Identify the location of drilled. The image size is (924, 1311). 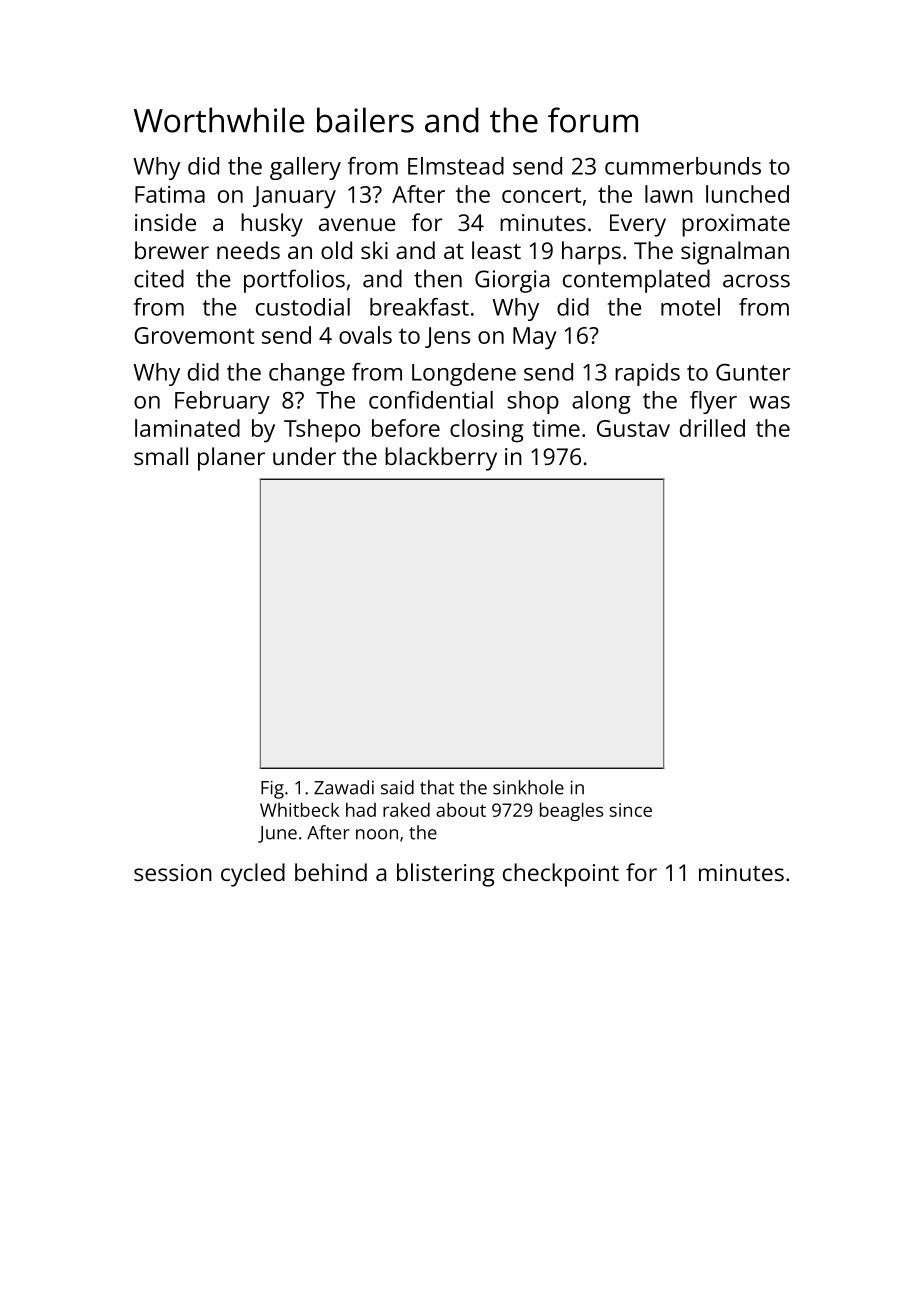
(712, 428).
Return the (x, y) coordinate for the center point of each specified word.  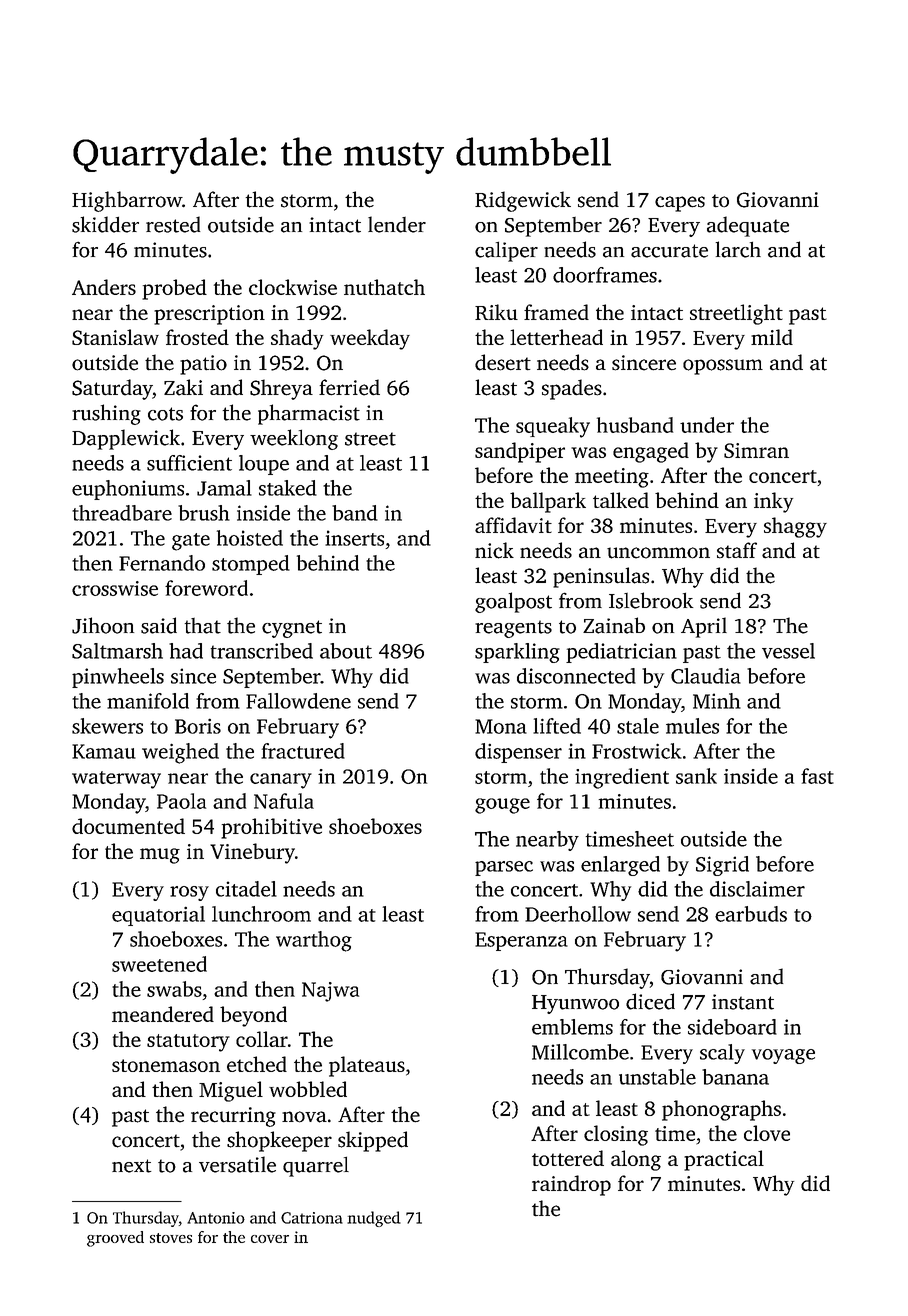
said (159, 625)
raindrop (571, 1185)
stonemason (166, 1065)
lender (397, 224)
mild (772, 337)
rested (173, 224)
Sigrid (722, 866)
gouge (502, 806)
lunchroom (261, 914)
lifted (557, 726)
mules (692, 726)
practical (724, 1160)
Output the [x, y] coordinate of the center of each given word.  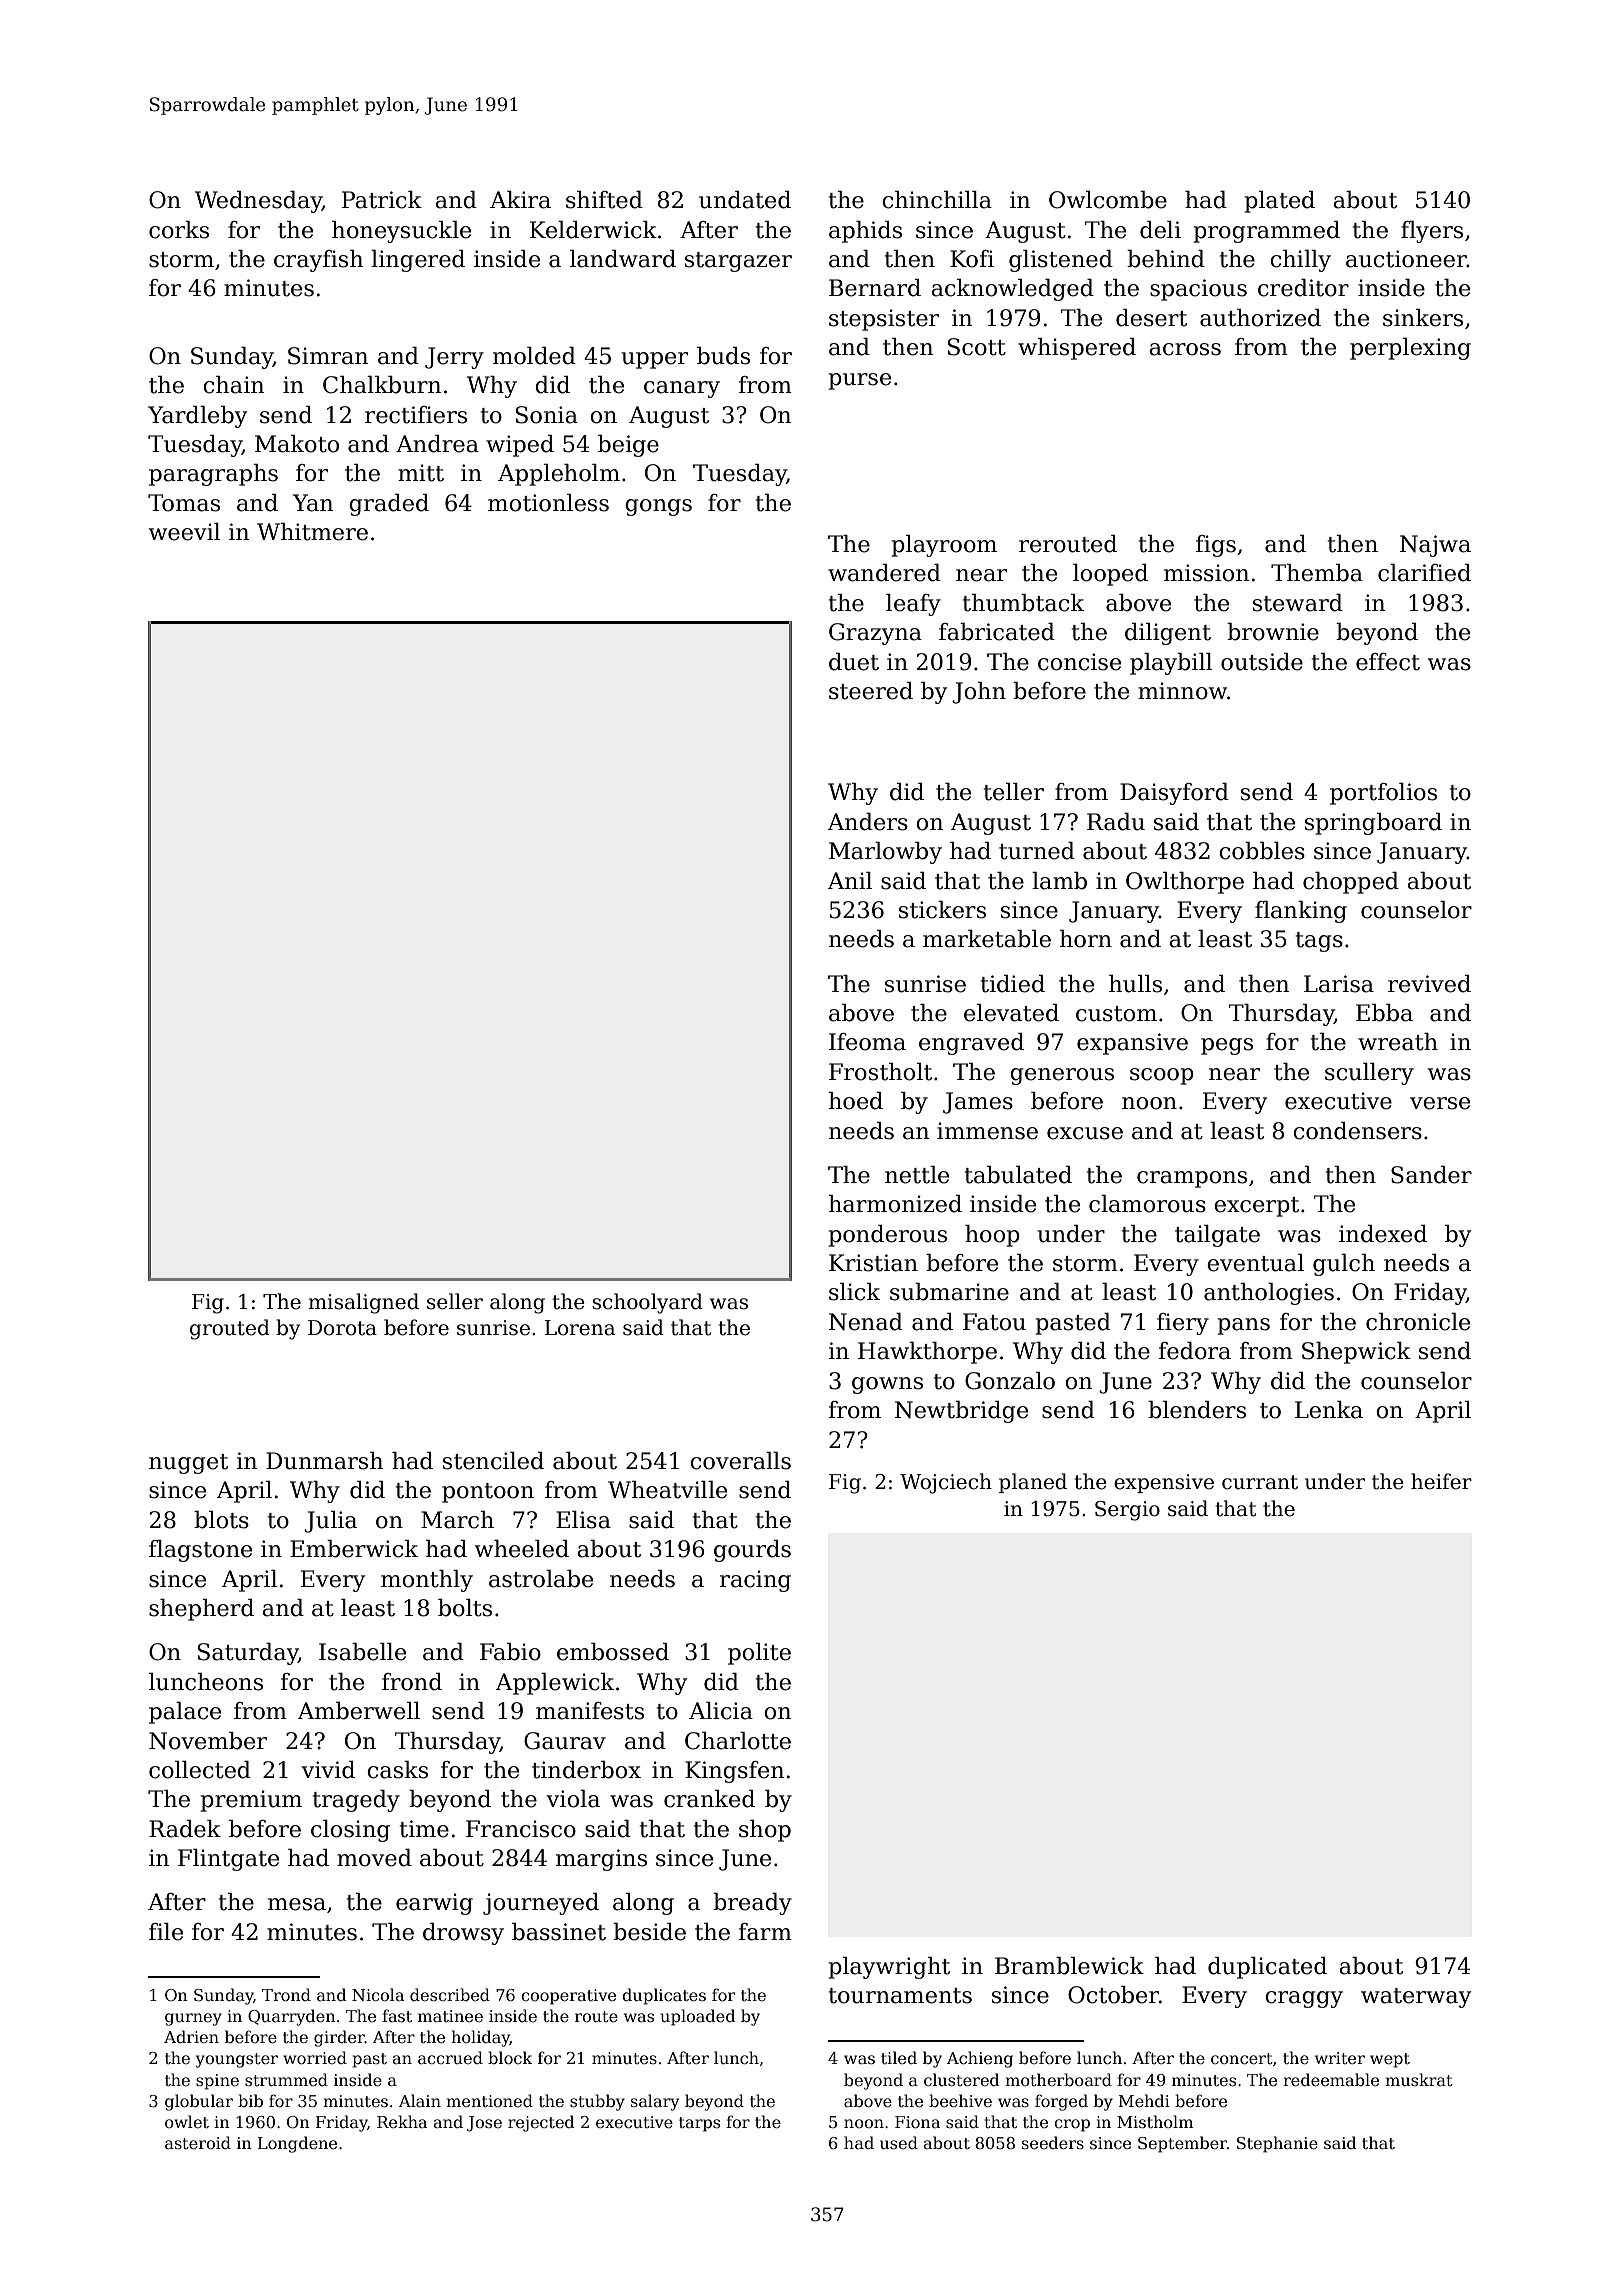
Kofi [972, 259]
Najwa [1435, 546]
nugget [188, 1464]
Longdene [297, 2144]
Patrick [382, 200]
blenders [1197, 1410]
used [899, 2142]
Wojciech [946, 1483]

+-------+

▶ Work to complete
Present the lines above as a Markdown table with two columns, Row and Line text, giving each nonblank line its own numbered row. Leave the pictures out of your answer.

▶ Task answer
| Row | Line text |
|---|---|
| 1 | Identify the location of drilled. The image size is (924, 1311).  |
| 2 | (712, 428). |
| 3 | Return the (x, y) coordinate for the center point of each specified word.   |
| 4 | said (159, 625) |
| 5 | raindrop (571, 1185) |
| 6 | stonemason (166, 1065) |
| 7 | lender (397, 224) |
| 8 | mild (772, 337) |
| 9 | rested (173, 224) |
| 10 | Sigrid (722, 866) |
| 11 | gouge (502, 806) |
| 12 | lunchroom (261, 914) |
| 13 | lifted (557, 726) |
| 14 | mules (692, 726) |
| 15 | practical (724, 1160) |
| 16 | Output the [x, y] coordinate of the center of each given word.   |
| 17 | Kofi [972, 259] |
| 18 | Najwa [1435, 546] |
| 19 | nugget [188, 1464] |
| 20 | Longdene [297, 2144] |
| 21 | Patrick [382, 200] |
| 22 | blenders [1197, 1410] |
| 23 | used [899, 2142] |
| 24 | Wojciech [946, 1483] |